* [What this task involves]
What you return should match every record exactly, with the images removed.

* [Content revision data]
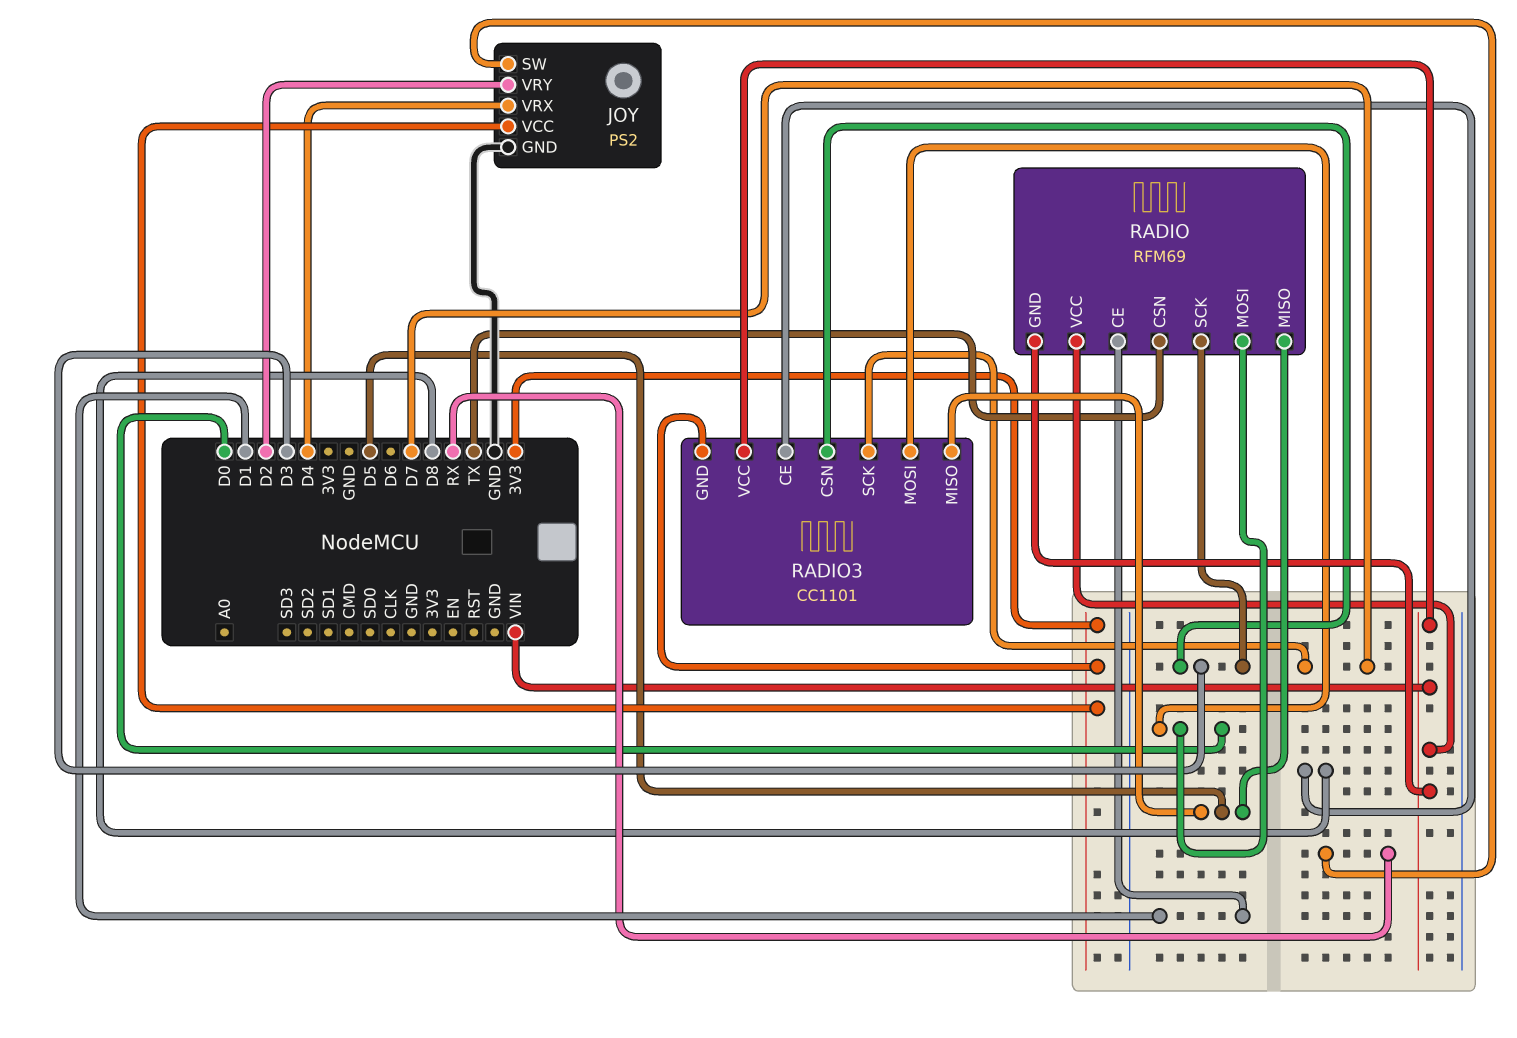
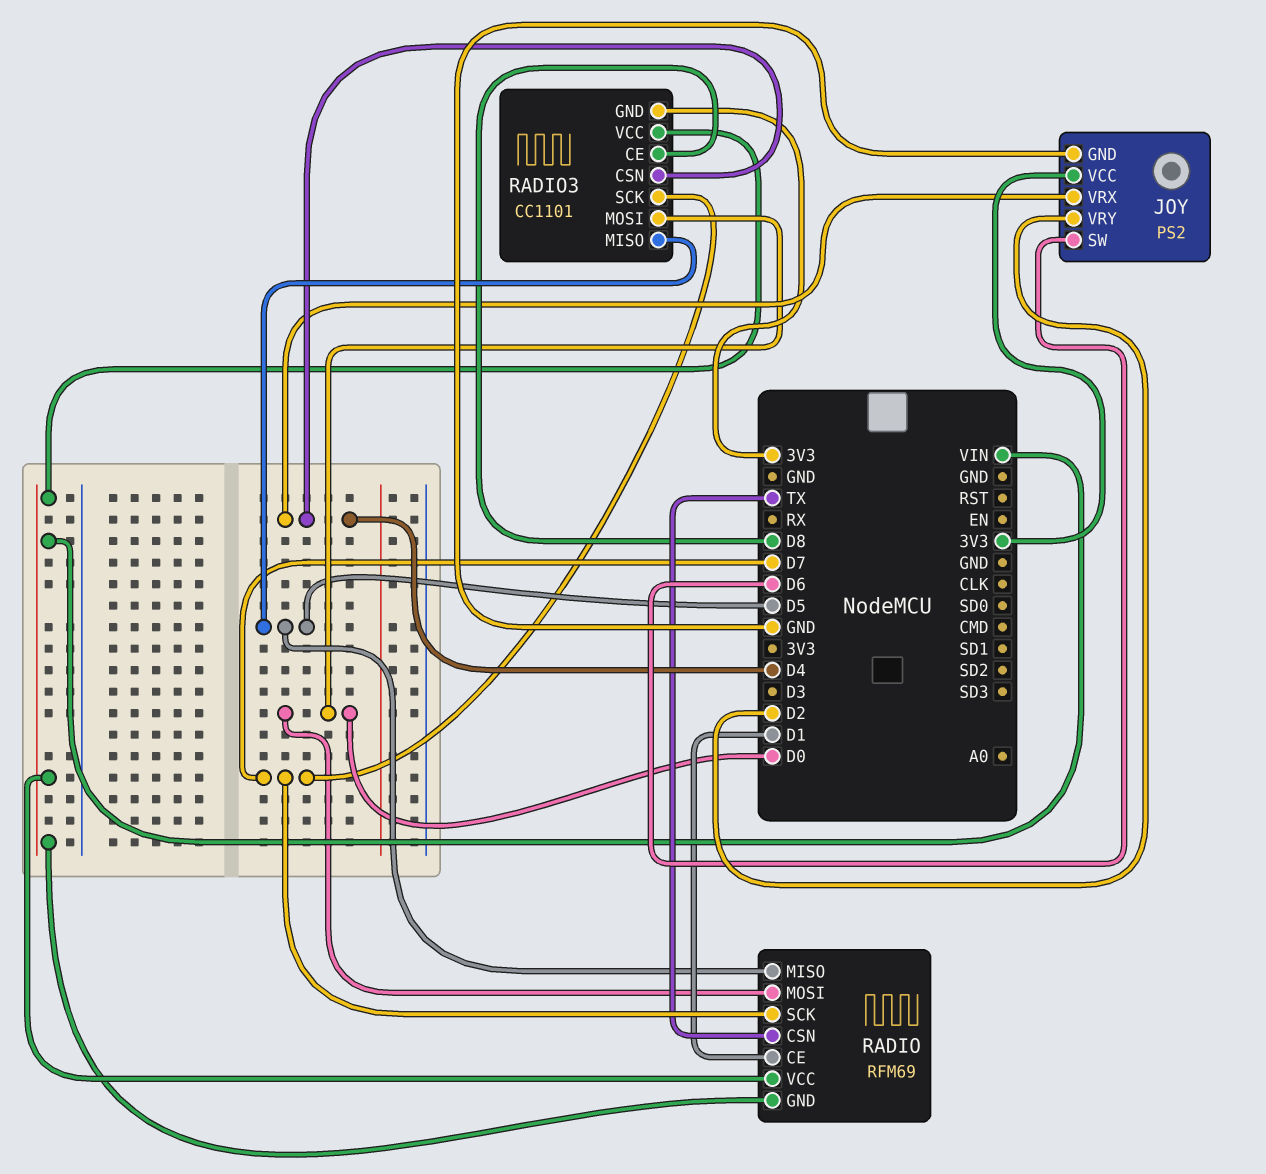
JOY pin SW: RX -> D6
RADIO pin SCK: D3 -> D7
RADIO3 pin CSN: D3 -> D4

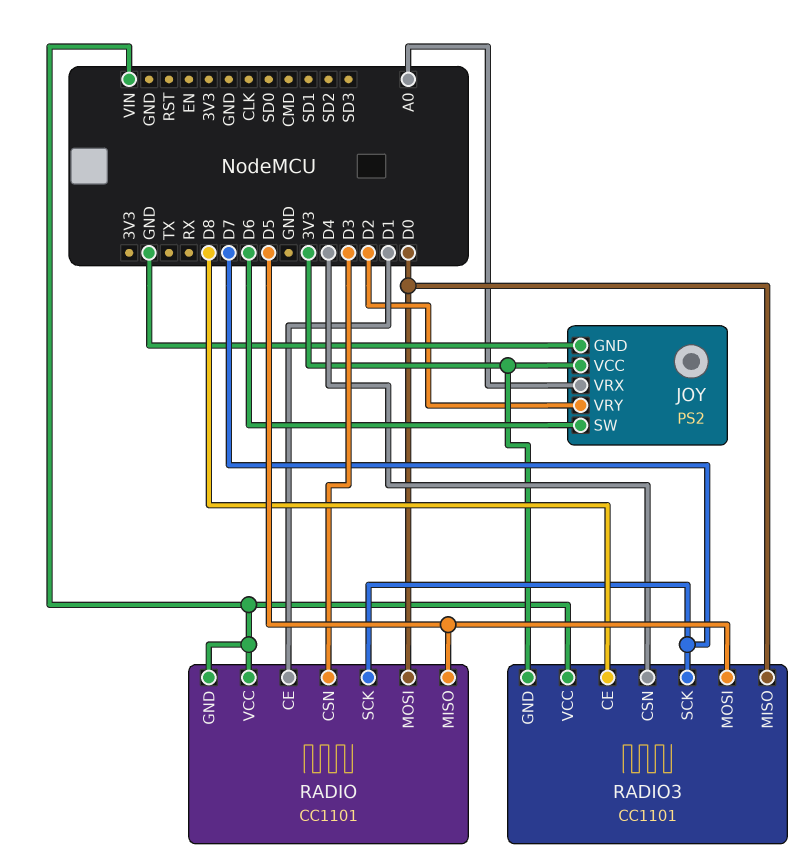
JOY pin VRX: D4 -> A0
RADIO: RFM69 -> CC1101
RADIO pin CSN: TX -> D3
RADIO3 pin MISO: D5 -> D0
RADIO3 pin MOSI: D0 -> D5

* [Answer section]
JOY pin SW: RX -> D6
RADIO pin SCK: D3 -> D7
RADIO3 pin CSN: D3 -> D4

JOY pin VRX: D4 -> A0
RADIO: RFM69 -> CC1101
RADIO pin CSN: TX -> D3
RADIO3 pin MISO: D5 -> D0
RADIO3 pin MOSI: D0 -> D5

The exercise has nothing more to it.